PROBLEM TO SOLVE: Tally every line of the listing below that holds "none", then give the tally alone.

INFORMATION GIVEN:
=== Begin Enclosure ===

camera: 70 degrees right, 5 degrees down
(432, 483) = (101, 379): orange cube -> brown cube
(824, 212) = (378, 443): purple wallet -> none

=== End Enclosure ===
=== Begin Enclosure ===

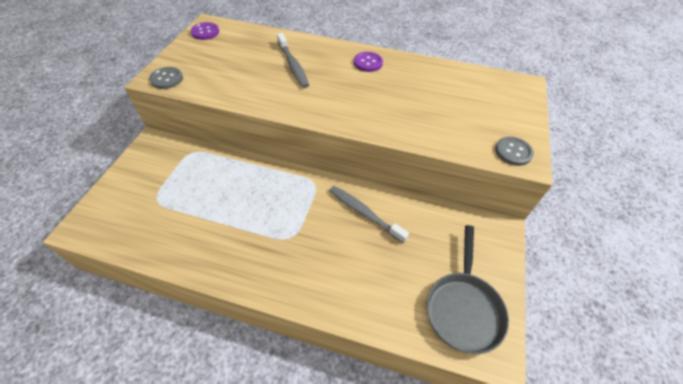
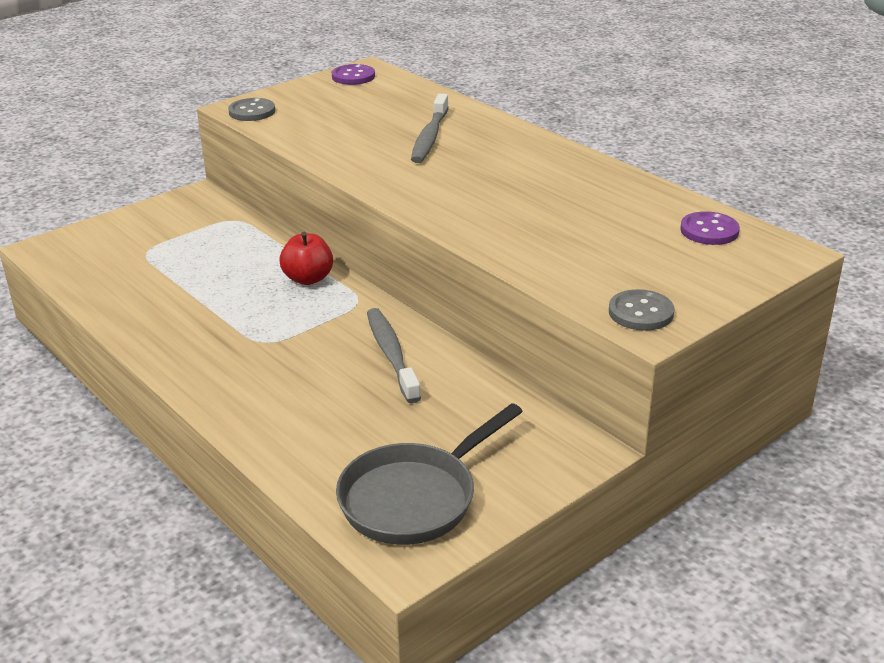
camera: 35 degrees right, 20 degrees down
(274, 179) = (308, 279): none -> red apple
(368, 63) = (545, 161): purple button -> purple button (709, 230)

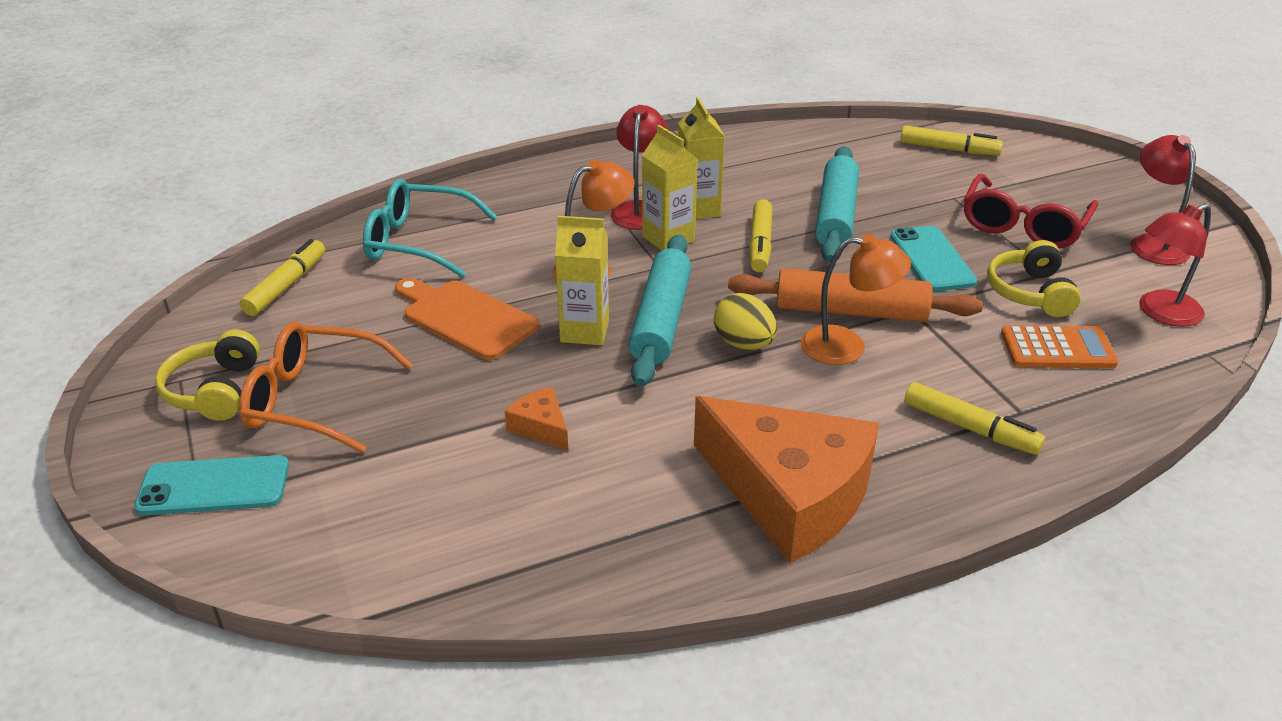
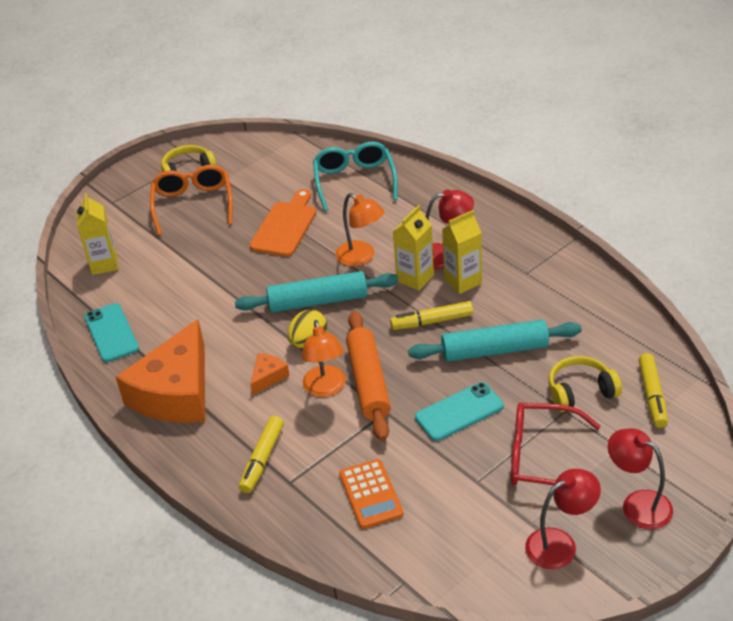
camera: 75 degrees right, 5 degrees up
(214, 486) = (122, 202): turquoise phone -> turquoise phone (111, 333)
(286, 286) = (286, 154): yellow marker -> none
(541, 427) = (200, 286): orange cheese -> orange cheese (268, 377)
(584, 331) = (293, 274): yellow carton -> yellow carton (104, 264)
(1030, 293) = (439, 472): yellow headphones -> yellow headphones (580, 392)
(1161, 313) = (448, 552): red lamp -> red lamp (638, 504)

=== End Enclosure ===
=== Begin Enclosure ===

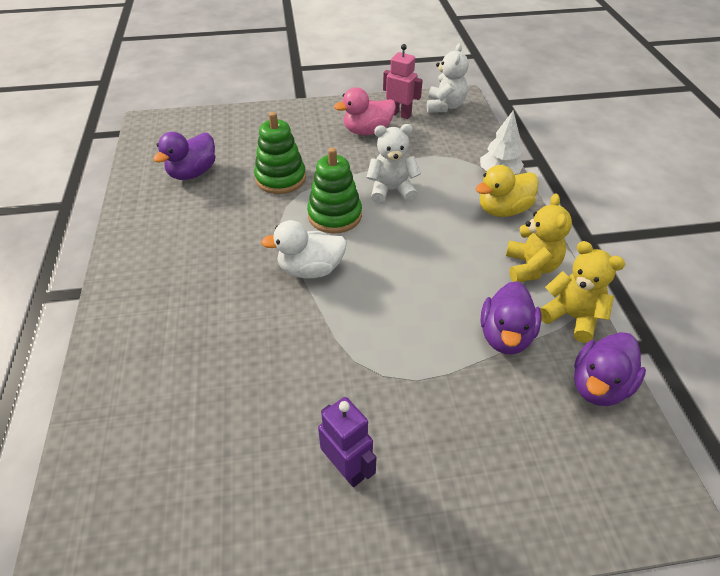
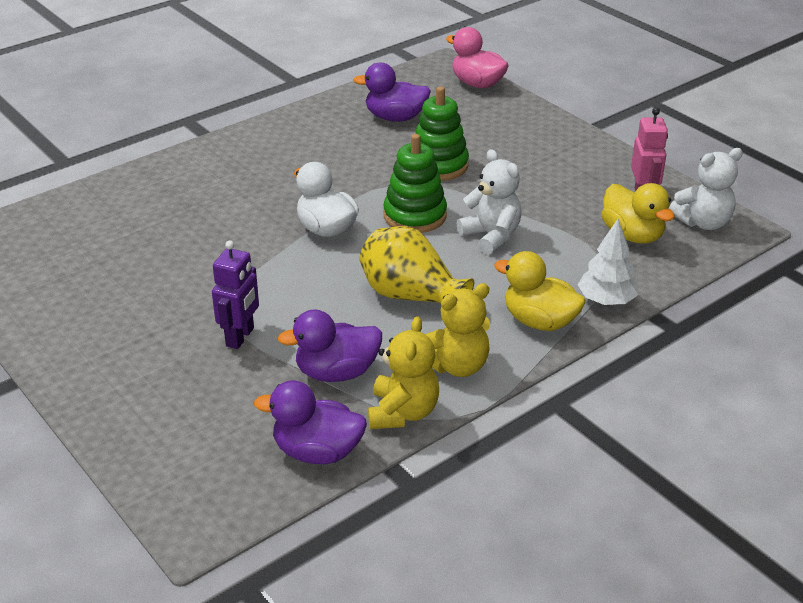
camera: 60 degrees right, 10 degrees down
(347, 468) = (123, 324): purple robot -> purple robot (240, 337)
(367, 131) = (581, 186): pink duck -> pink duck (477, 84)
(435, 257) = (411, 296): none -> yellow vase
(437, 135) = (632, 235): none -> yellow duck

=== End Enclosure ===

EXERCISE RESULT: 5